#### [EXERCISE GOAL]
Every line of the data below is to be retyped exactly.

"""

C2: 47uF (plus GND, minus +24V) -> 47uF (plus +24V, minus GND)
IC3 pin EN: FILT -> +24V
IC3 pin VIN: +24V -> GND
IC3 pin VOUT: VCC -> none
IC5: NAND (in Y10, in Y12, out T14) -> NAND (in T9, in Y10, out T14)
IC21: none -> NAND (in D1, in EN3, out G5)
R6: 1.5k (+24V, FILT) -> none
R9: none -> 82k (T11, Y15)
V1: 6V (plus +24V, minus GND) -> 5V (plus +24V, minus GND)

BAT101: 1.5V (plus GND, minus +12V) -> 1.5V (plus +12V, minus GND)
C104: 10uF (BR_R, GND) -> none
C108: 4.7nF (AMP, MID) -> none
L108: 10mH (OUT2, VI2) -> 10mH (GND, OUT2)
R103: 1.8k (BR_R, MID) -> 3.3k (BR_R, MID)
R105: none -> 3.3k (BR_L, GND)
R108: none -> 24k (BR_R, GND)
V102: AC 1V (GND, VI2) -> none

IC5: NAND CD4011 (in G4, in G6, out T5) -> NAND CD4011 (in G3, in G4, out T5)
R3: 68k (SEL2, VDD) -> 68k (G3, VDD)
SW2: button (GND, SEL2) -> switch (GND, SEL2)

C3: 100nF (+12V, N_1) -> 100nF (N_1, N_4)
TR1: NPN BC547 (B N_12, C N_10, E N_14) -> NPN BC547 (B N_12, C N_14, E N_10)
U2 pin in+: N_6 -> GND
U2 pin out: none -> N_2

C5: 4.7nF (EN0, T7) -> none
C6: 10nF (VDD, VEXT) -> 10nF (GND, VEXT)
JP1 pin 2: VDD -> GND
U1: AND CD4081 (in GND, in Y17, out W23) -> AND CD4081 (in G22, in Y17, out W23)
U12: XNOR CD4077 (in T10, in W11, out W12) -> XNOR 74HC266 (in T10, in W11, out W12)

"""

#### [RESPONSE FOR THIS EXERCISE]
C2: 47uF (plus GND, minus +24V) -> 47uF (plus +24V, minus GND)
IC3 pin EN: FILT -> +24V
IC3 pin VIN: +24V -> GND
IC3 pin VOUT: VCC -> none
IC5: NAND (in Y10, in Y12, out T14) -> NAND (in T9, in Y10, out T14)
IC21: none -> NAND (in D1, in EN3, out G5)
R6: 1.5k (+24V, FILT) -> none
R9: none -> 82k (T11, Y15)
V1: 6V (plus +24V, minus GND) -> 5V (plus +24V, minus GND)

BAT101: 1.5V (plus GND, minus +12V) -> 1.5V (plus +12V, minus GND)
C104: 10uF (BR_R, GND) -> none
C108: 4.7nF (AMP, MID) -> none
L108: 10mH (OUT2, VI2) -> 10mH (GND, OUT2)
R103: 1.8k (BR_R, MID) -> 3.3k (BR_R, MID)
R105: none -> 3.3k (BR_L, GND)
R108: none -> 24k (BR_R, GND)
V102: AC 1V (GND, VI2) -> none

IC5: NAND CD4011 (in G4, in G6, out T5) -> NAND CD4011 (in G3, in G4, out T5)
R3: 68k (SEL2, VDD) -> 68k (G3, VDD)
SW2: button (GND, SEL2) -> switch (GND, SEL2)

C3: 100nF (+12V, N_1) -> 100nF (N_1, N_4)
TR1: NPN BC547 (B N_12, C N_10, E N_14) -> NPN BC547 (B N_12, C N_14, E N_10)
U2 pin in+: N_6 -> GND
U2 pin out: none -> N_2

C5: 4.7nF (EN0, T7) -> none
C6: 10nF (VDD, VEXT) -> 10nF (GND, VEXT)
JP1 pin 2: VDD -> GND
U1: AND CD4081 (in GND, in Y17, out W23) -> AND CD4081 (in G22, in Y17, out W23)
U12: XNOR CD4077 (in T10, in W11, out W12) -> XNOR 74HC266 (in T10, in W11, out W12)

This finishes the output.